SUPPLIED MATERIAL:
##############################

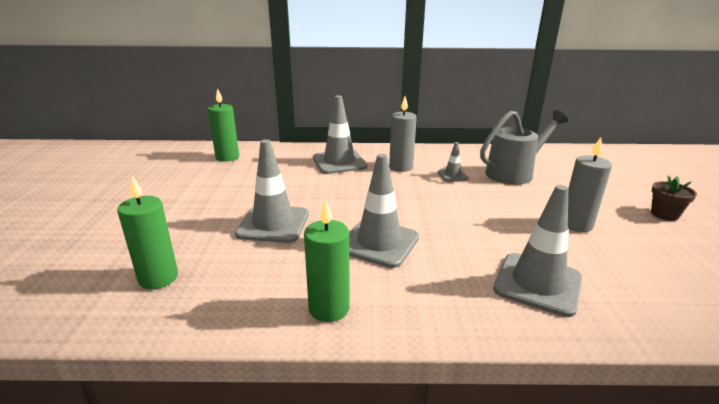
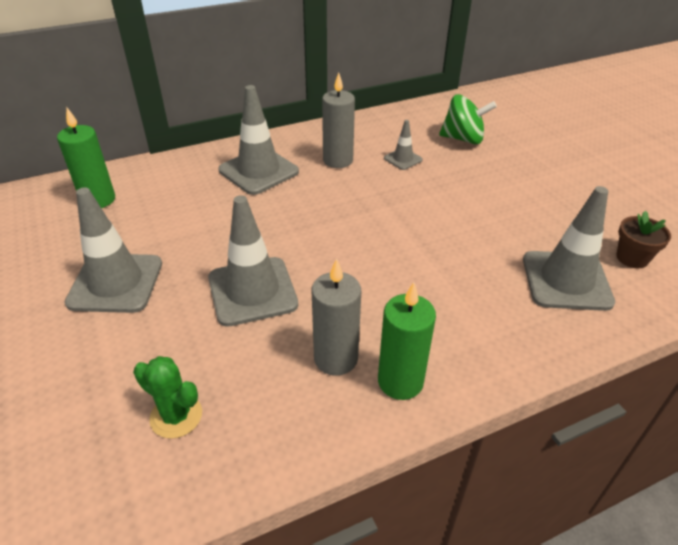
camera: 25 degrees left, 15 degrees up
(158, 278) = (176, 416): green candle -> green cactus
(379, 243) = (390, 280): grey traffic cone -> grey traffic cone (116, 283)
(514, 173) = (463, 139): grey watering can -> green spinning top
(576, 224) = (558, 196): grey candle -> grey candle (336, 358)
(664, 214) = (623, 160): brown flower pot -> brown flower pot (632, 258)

##############################

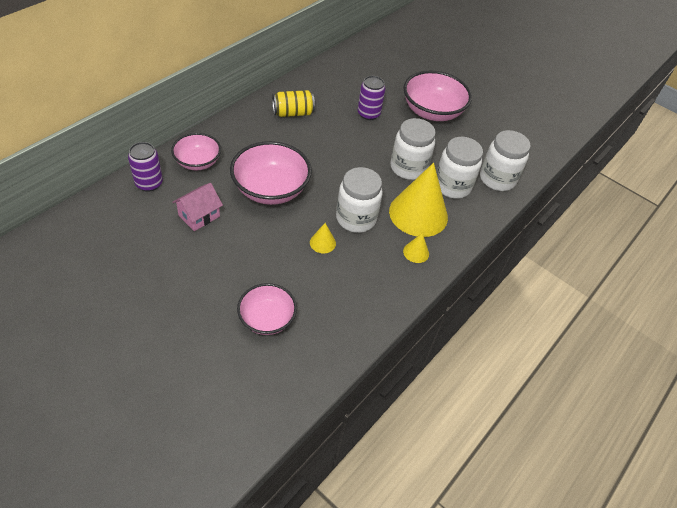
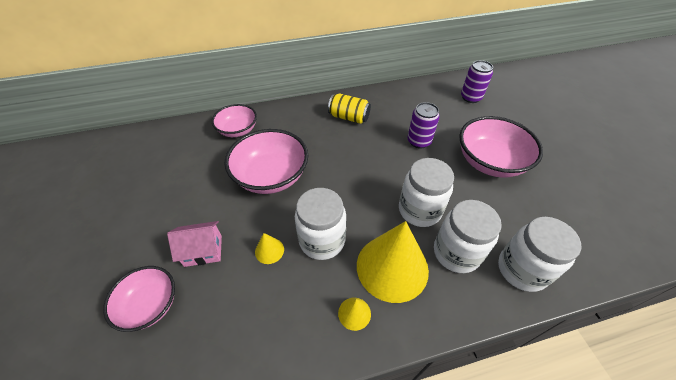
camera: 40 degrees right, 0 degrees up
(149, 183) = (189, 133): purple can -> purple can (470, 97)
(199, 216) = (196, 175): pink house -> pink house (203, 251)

##############################

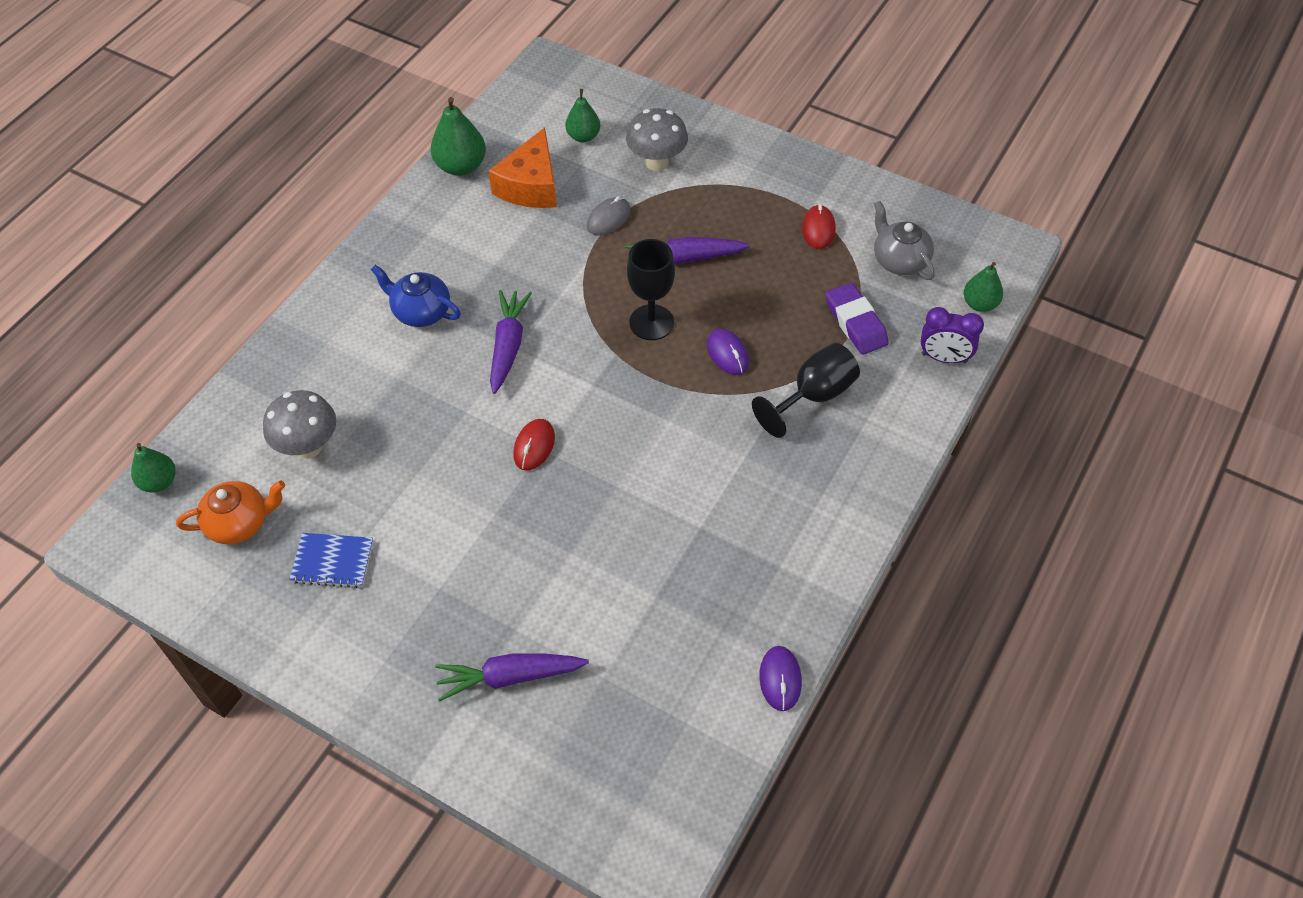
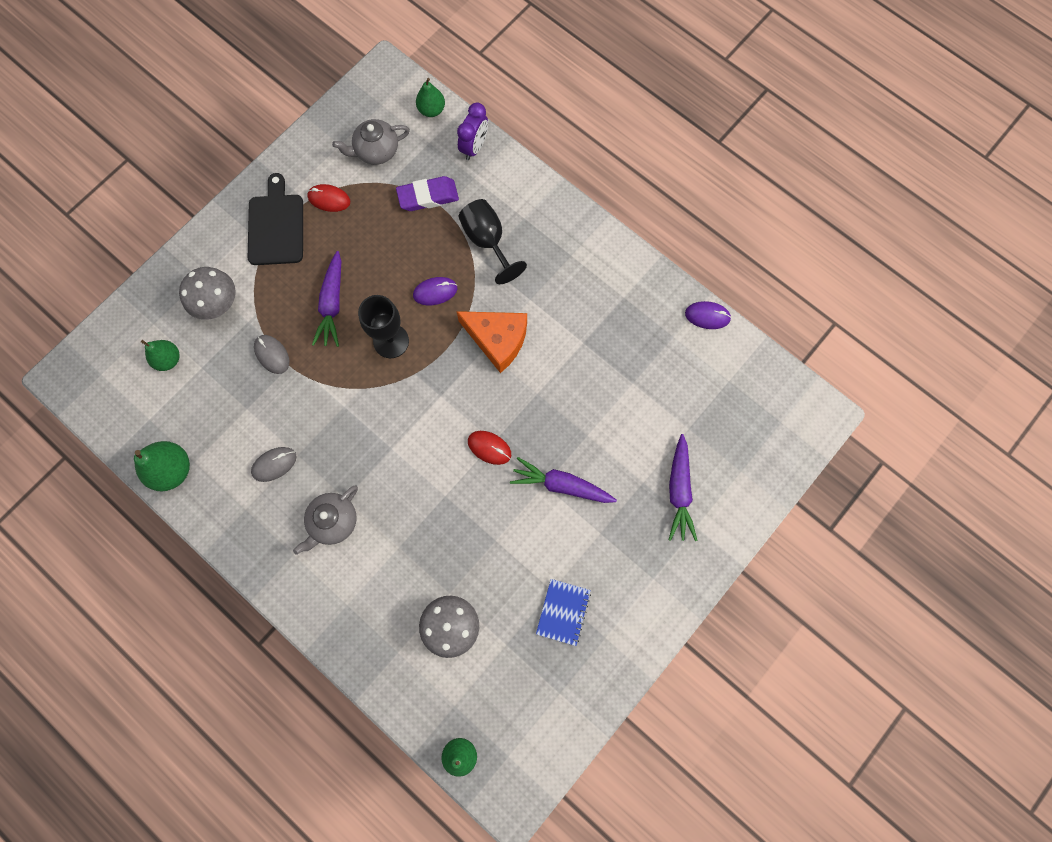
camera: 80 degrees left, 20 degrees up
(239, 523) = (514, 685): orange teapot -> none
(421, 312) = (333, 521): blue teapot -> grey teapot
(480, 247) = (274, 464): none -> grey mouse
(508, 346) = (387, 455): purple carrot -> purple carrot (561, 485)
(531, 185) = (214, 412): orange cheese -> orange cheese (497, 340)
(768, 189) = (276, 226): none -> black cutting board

##############################

Scan the material above for lines holding the string "degrees" and copy those lines.

camera: 25 degrees left, 15 degrees up
camera: 40 degrees right, 0 degrees up
camera: 80 degrees left, 20 degrees up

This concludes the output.